THE TASK:
Needed from the data below: all lines that contain the word "grey".

RECORDS FOR THE TASK:
----------------

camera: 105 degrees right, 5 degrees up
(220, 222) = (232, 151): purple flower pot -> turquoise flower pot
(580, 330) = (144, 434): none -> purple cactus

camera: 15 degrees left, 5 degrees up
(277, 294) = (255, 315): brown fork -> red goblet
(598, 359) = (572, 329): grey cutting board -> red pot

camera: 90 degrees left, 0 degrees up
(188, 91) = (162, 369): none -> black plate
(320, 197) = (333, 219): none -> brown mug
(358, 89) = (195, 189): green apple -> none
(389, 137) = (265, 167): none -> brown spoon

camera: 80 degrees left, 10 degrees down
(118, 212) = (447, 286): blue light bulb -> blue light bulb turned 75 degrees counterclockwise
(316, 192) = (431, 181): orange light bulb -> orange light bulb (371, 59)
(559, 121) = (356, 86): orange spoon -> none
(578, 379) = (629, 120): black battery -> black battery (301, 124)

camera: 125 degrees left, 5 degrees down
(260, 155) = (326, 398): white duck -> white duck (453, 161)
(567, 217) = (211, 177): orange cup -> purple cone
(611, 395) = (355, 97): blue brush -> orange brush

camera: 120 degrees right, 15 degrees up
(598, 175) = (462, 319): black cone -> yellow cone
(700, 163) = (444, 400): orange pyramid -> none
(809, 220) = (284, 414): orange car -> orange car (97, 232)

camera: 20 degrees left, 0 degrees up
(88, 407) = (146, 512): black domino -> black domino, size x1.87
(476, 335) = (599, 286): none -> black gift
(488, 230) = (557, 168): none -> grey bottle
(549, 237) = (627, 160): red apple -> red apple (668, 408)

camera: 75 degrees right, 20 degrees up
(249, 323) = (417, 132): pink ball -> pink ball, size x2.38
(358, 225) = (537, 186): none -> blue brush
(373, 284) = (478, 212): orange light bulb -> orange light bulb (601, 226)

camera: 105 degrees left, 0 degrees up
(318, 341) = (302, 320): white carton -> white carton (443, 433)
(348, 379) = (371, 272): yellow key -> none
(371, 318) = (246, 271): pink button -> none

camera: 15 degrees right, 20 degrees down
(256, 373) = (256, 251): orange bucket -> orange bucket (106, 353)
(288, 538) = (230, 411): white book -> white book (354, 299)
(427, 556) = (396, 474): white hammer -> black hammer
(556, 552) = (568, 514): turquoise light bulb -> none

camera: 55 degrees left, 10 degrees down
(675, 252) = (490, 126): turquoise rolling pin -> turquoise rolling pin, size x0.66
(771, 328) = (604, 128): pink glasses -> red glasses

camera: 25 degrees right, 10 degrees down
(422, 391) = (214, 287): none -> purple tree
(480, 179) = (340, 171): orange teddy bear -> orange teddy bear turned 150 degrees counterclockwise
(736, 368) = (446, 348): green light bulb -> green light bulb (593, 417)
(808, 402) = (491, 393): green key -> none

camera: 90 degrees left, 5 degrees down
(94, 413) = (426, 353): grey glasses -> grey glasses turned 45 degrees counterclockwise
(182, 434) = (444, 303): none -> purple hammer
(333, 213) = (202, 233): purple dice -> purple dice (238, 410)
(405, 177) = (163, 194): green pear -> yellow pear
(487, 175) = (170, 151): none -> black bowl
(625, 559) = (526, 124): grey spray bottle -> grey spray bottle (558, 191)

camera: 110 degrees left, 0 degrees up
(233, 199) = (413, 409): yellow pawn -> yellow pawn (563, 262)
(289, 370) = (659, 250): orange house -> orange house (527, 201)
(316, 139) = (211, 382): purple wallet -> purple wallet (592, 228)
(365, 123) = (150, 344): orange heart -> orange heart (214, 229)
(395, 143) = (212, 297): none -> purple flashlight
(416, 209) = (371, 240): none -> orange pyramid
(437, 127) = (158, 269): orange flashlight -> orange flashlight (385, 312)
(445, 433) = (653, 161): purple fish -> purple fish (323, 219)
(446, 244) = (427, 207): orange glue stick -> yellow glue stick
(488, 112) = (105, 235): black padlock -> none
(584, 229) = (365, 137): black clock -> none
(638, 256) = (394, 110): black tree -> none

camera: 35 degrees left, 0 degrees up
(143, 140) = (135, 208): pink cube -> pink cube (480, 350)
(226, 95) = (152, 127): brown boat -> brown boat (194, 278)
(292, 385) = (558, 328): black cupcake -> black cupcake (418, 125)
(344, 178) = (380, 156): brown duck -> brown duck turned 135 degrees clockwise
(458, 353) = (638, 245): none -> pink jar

----------------

EXERCISE ANSWER:
(598, 359) = (572, 329): grey cutting board -> red pot
(488, 230) = (557, 168): none -> grey bottle
(94, 413) = (426, 353): grey glasses -> grey glasses turned 45 degrees counterclockwise
(625, 559) = (526, 124): grey spray bottle -> grey spray bottle (558, 191)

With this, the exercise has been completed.